**ASSIGNED TASK**
For each line below that includes the word "blue", make a copy.
□ □ □ □
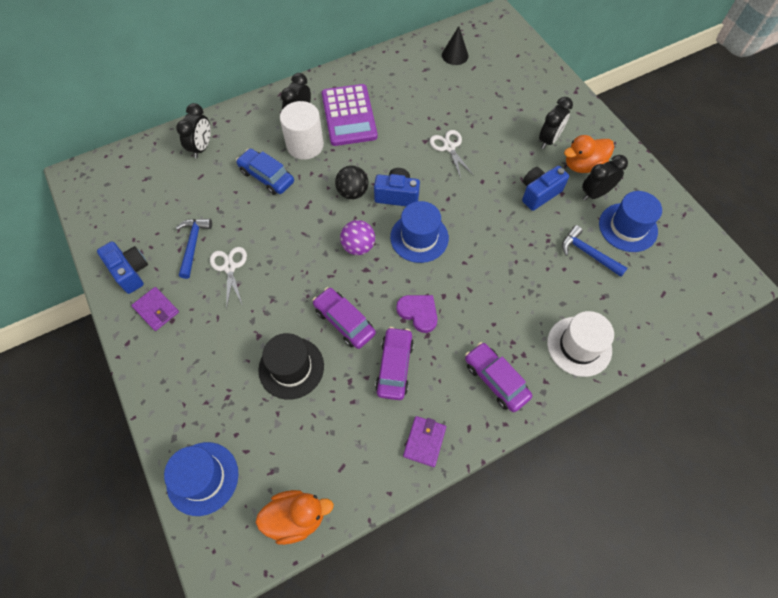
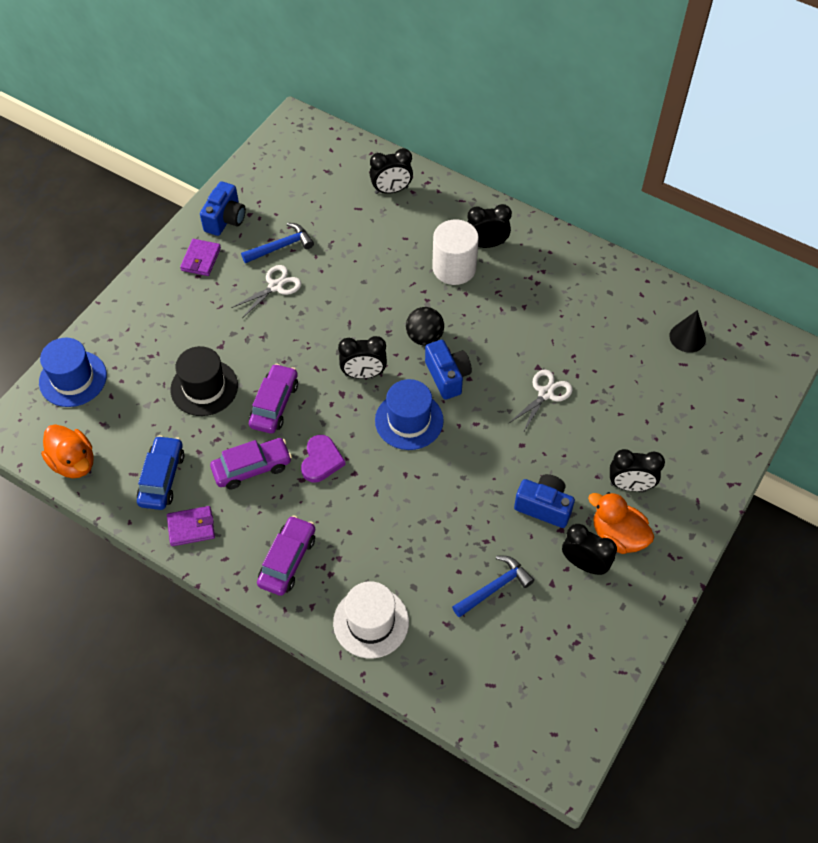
camera: 60 degrees right, 5 degrees down
(266, 177) = (393, 258): blue car -> blue car (162, 478)
(349, 115) = (521, 284): purple calculator -> none
(358, 246) = (363, 374): purple ball -> black clock
(588, 253) = (494, 587): blue hammer -> blue hammer turned 45 degrees clockwise
(628, 227) = (559, 616): blue hat -> none

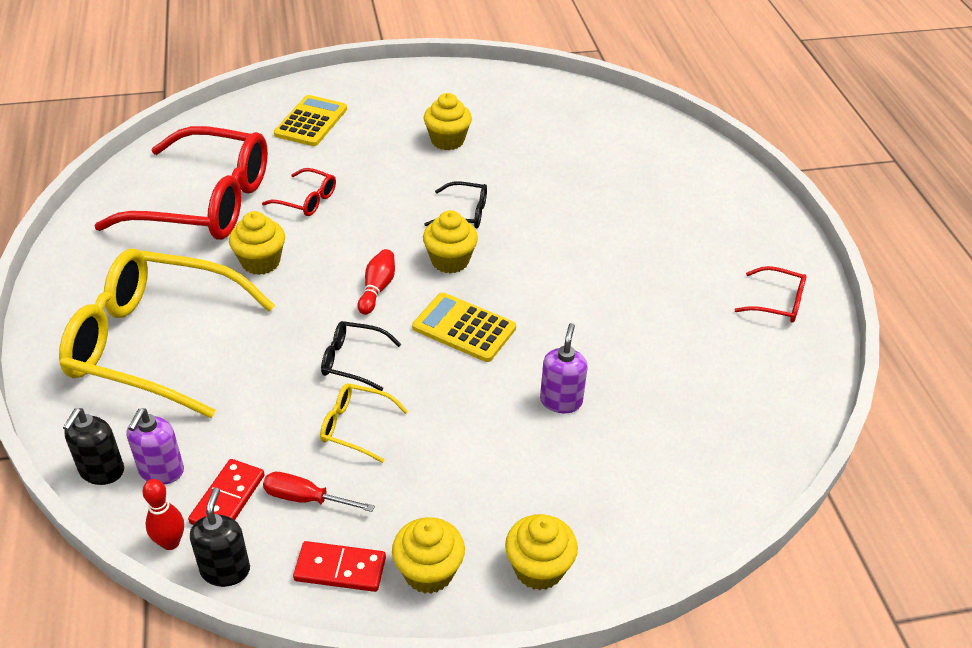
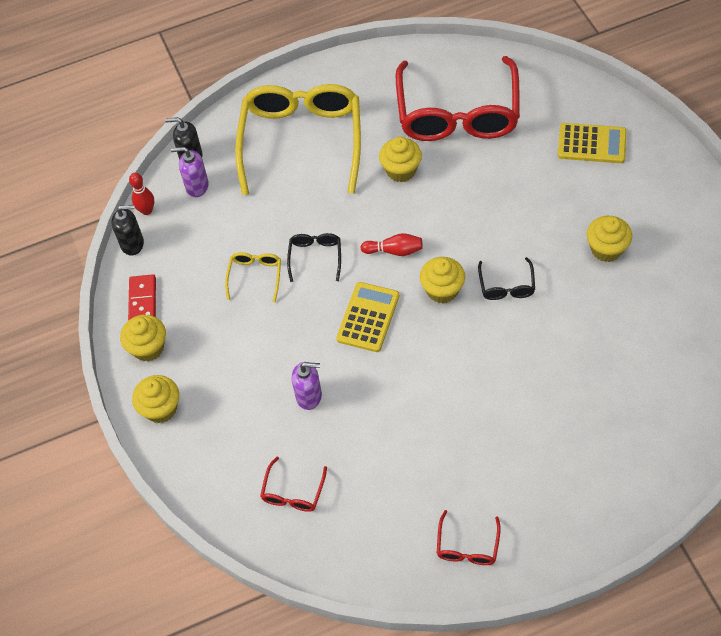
camera: 85 degrees right, 15 degrees up
(228, 499) = (182, 227): red domino -> none
(306, 499) = (191, 267): red screwdriver -> none
(307, 200) = (484, 175): red glasses -> red glasses (293, 492)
□ □ □ □
**TASK RESPONSE**
(266, 177) = (393, 258): blue car -> blue car (162, 478)
(588, 253) = (494, 587): blue hammer -> blue hammer turned 45 degrees clockwise
(628, 227) = (559, 616): blue hat -> none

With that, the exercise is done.